*Task directions*. What you write must match, character for character, the lines from the one with "yellow triangle: (25, 61)" down to the one with "cyan rectangle: (1292, 670)" in the listing below, minus its pictures.

*Dataset entries*.

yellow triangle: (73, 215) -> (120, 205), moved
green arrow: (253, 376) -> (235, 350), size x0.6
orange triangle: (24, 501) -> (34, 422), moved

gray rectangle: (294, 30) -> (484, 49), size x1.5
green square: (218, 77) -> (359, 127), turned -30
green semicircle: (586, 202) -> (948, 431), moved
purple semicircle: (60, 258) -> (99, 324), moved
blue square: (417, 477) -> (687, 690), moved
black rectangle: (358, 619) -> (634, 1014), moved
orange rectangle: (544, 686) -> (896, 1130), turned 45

==

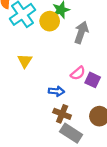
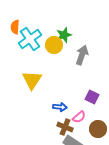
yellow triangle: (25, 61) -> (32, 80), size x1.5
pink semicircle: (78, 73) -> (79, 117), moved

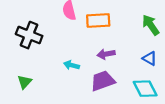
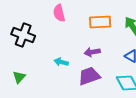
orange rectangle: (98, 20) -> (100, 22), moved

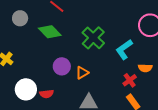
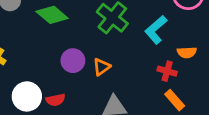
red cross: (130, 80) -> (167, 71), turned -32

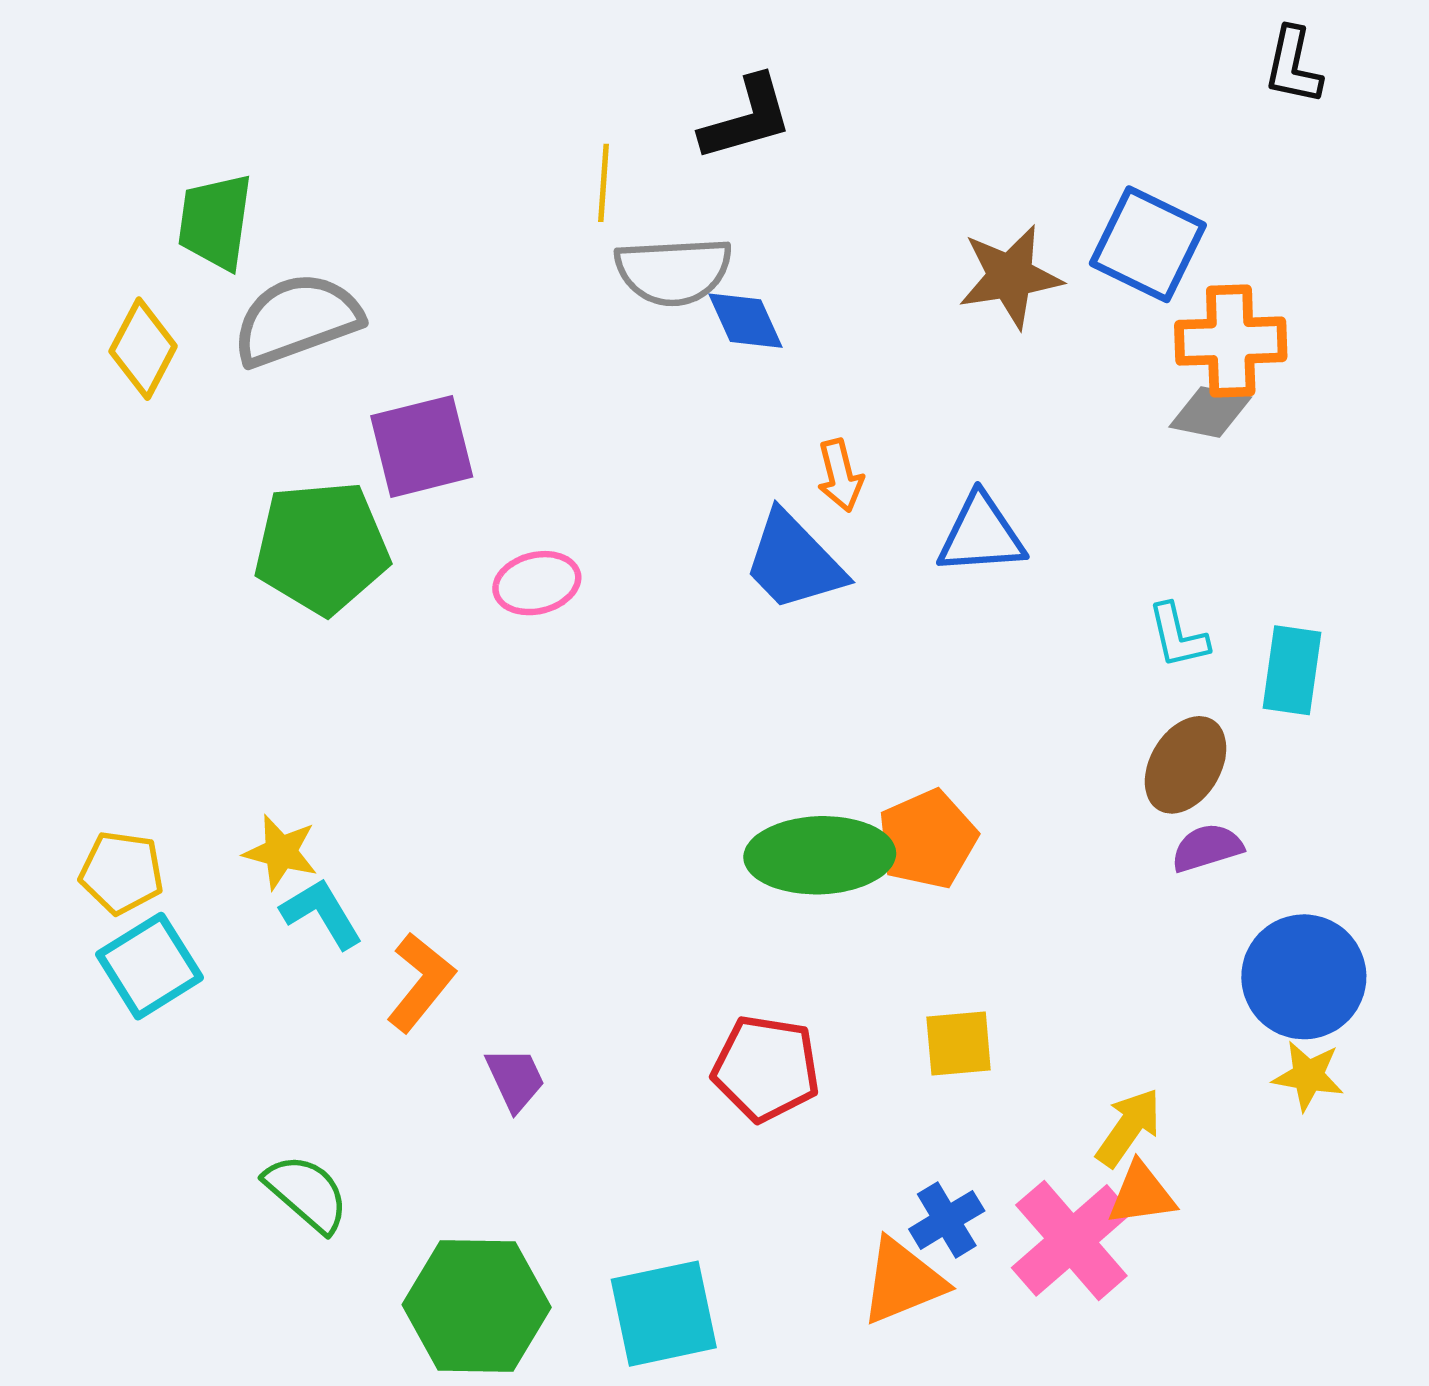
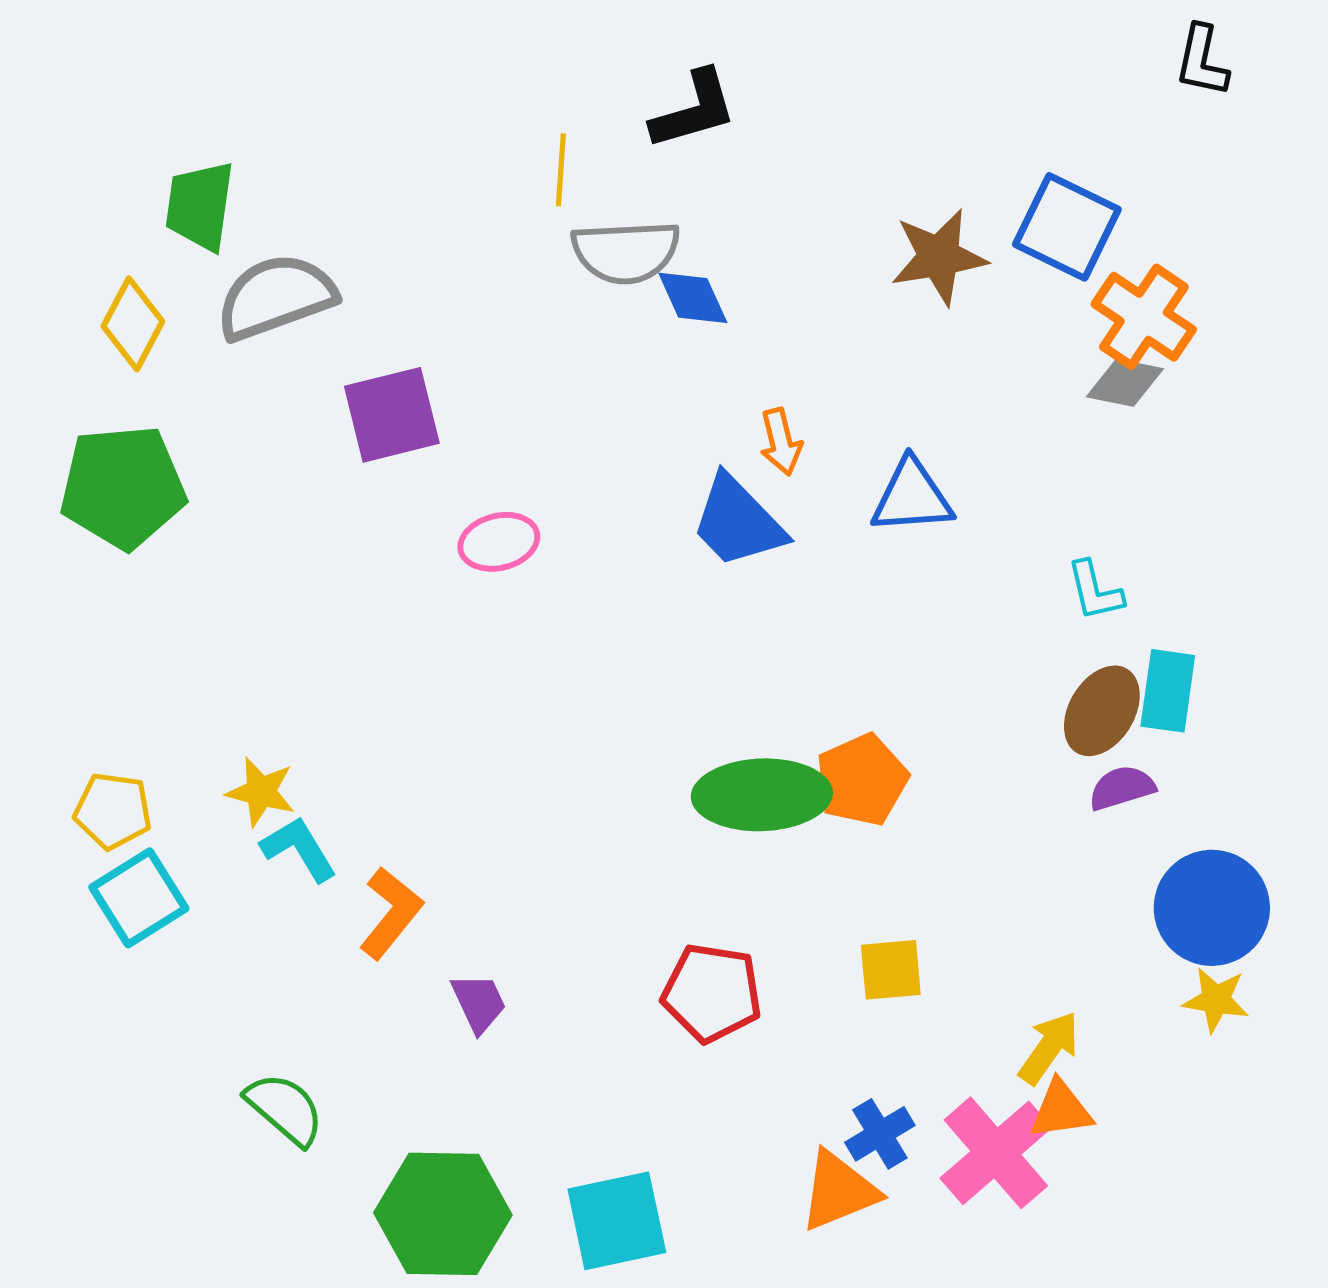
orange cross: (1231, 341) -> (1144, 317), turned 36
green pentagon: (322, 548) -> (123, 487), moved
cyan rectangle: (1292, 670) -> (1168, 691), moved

*Solution to the problem*.
yellow triangle: (25, 61) -> (32, 80), size x1.5
pink semicircle: (78, 73) -> (79, 117), moved

orange rectangle: (98, 20) -> (100, 22), moved

red cross: (130, 80) -> (167, 71), turned -32

orange cross: (1231, 341) -> (1144, 317), turned 36
green pentagon: (322, 548) -> (123, 487), moved
cyan rectangle: (1292, 670) -> (1168, 691), moved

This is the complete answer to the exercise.